WORK TO BE COMPLETED>
Go to the line containing "BT1 pin RXD: SCK -> SDA" below; retype it and all following lines exactly, and leave out the pictures.
───── SOURCE MATERIAL ─────
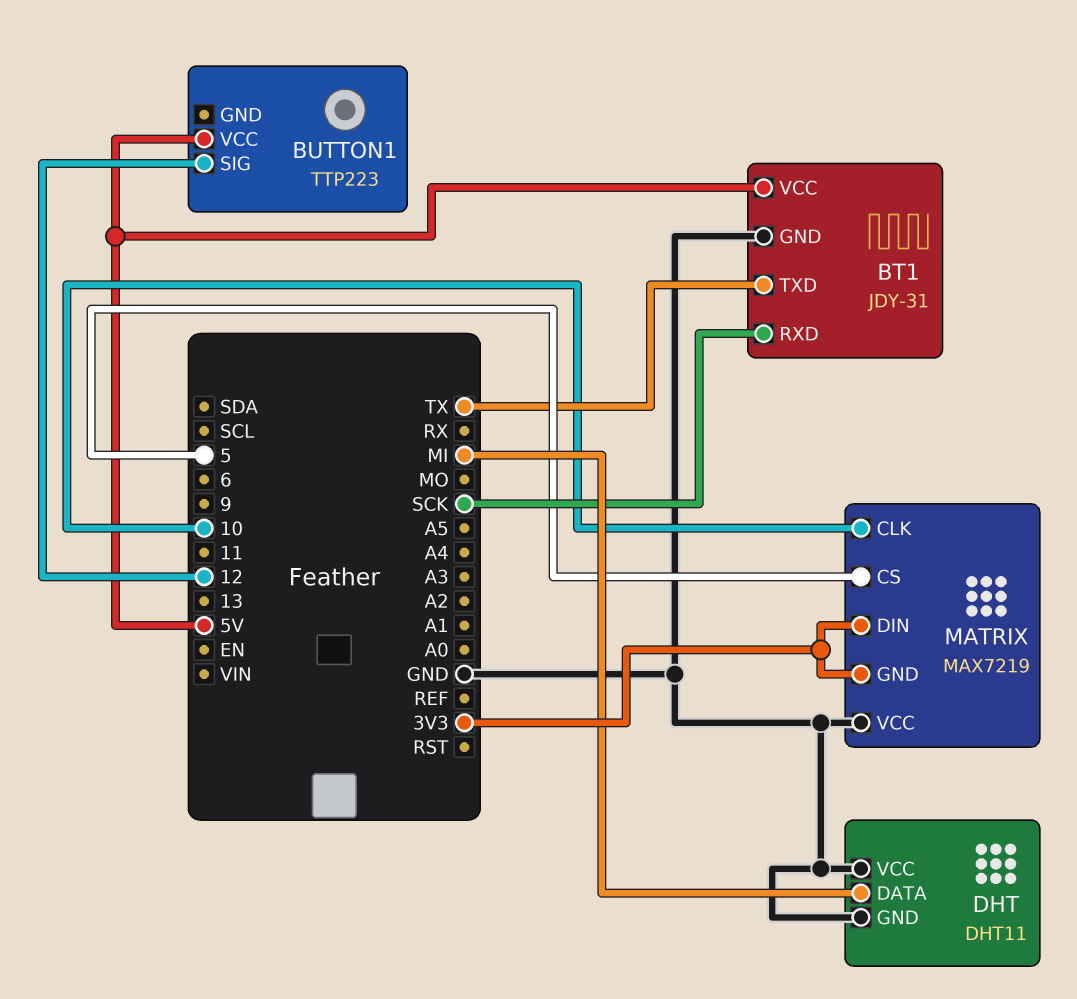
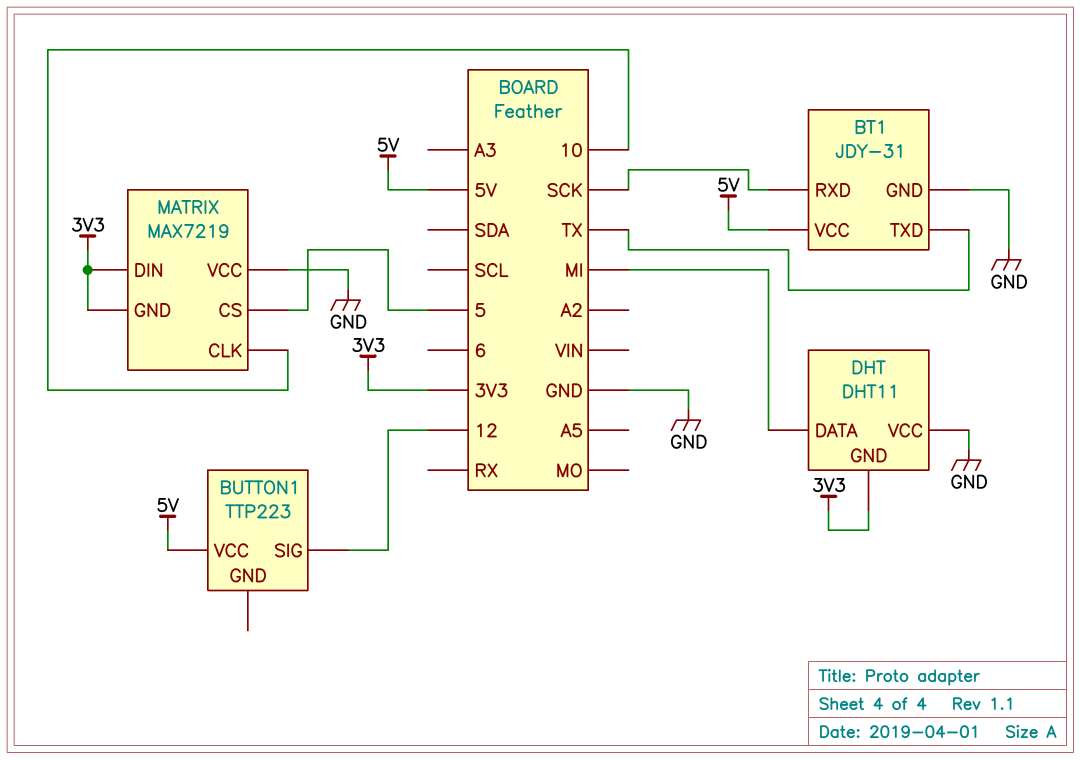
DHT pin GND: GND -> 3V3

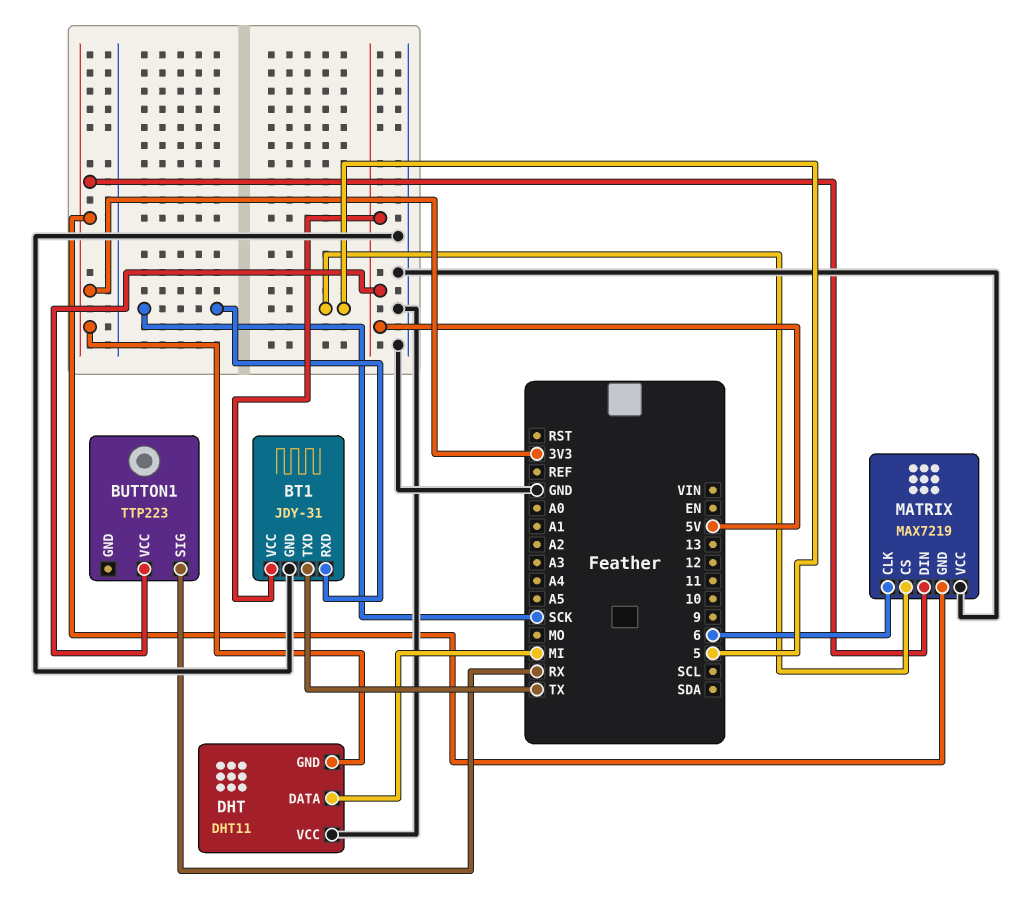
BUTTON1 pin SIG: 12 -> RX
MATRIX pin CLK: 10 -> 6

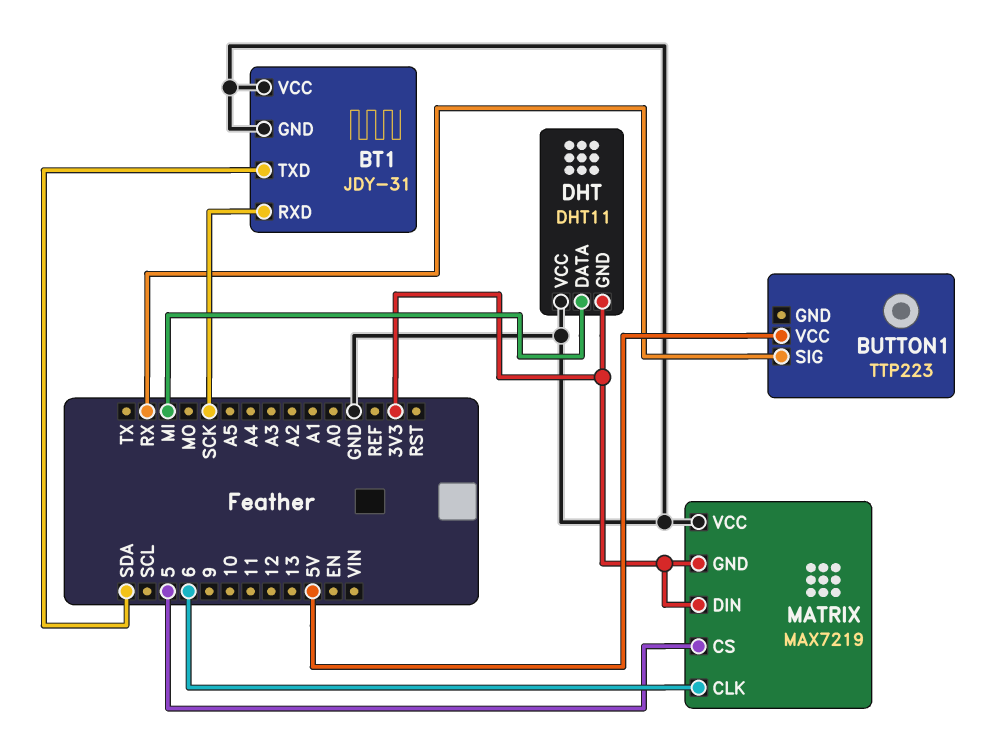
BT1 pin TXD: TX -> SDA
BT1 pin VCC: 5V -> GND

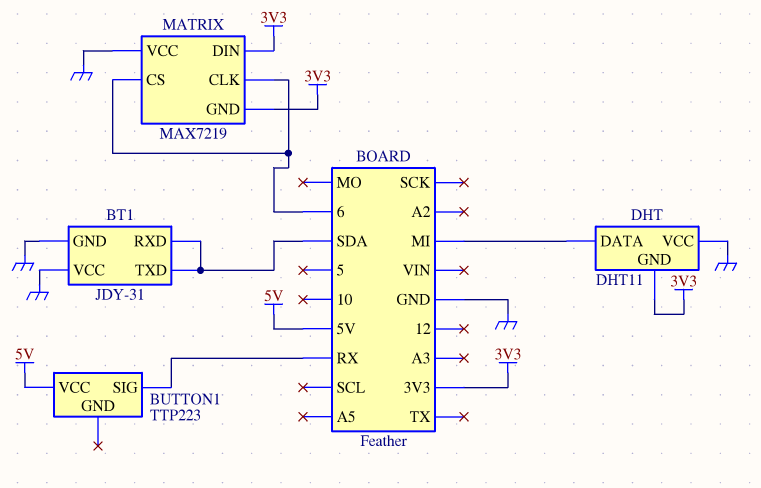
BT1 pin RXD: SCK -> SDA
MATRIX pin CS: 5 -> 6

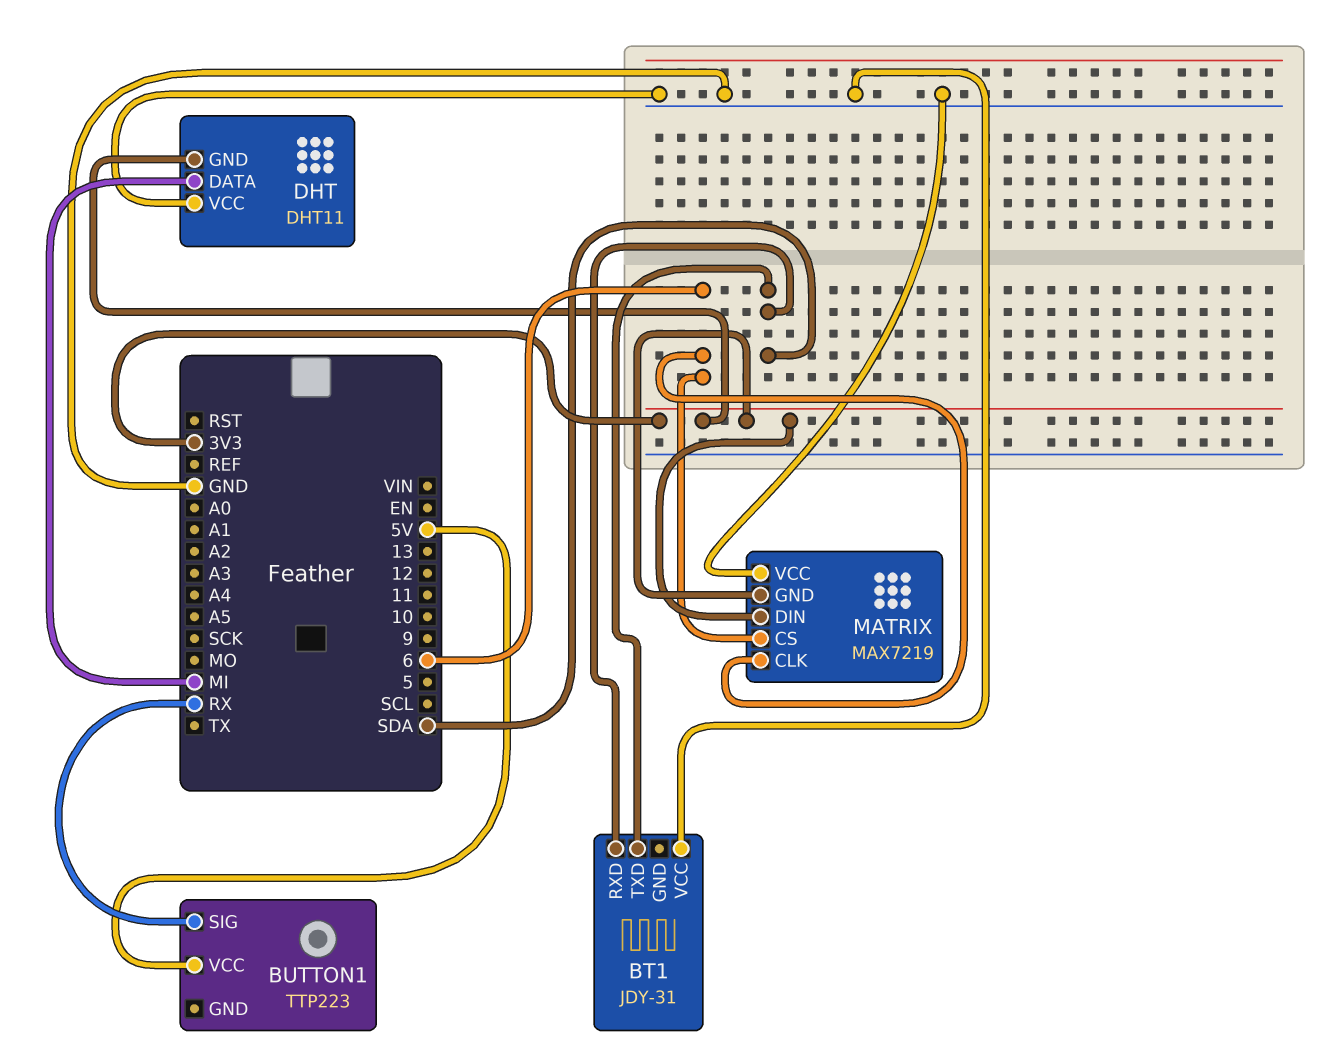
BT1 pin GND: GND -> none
─────
ANSWER TO THIS EXERCISE>
BT1 pin RXD: SCK -> SDA
MATRIX pin CS: 5 -> 6

BT1 pin GND: GND -> none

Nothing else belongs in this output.